(ASSIGNMENT): Using the entries below, write out the line with "C102: 470nF (GND, VA) -> none", the line with "R112: 27k (NET10, VA) -> 27k (NET10, NET12)", and every line in between, exactly as each is written.

====== DATA

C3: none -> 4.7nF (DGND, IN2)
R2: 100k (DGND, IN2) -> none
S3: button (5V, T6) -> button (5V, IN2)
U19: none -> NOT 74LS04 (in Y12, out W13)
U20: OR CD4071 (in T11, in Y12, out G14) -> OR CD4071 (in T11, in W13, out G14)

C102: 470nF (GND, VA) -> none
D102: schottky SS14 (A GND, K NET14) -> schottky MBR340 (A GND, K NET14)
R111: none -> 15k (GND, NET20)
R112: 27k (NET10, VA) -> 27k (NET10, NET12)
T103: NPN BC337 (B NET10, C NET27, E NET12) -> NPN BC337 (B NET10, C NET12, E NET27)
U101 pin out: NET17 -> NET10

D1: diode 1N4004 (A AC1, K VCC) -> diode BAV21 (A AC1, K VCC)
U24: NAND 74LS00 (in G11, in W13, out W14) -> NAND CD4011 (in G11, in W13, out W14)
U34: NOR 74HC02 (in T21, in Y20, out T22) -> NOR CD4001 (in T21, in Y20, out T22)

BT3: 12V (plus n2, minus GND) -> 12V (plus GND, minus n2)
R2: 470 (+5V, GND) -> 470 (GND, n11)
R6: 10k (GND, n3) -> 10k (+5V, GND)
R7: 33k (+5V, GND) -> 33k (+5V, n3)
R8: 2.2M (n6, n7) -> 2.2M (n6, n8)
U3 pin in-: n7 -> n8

============

(ANSWER TO THE PROBLEM):
C102: 470nF (GND, VA) -> none
D102: schottky SS14 (A GND, K NET14) -> schottky MBR340 (A GND, K NET14)
R111: none -> 15k (GND, NET20)
R112: 27k (NET10, VA) -> 27k (NET10, NET12)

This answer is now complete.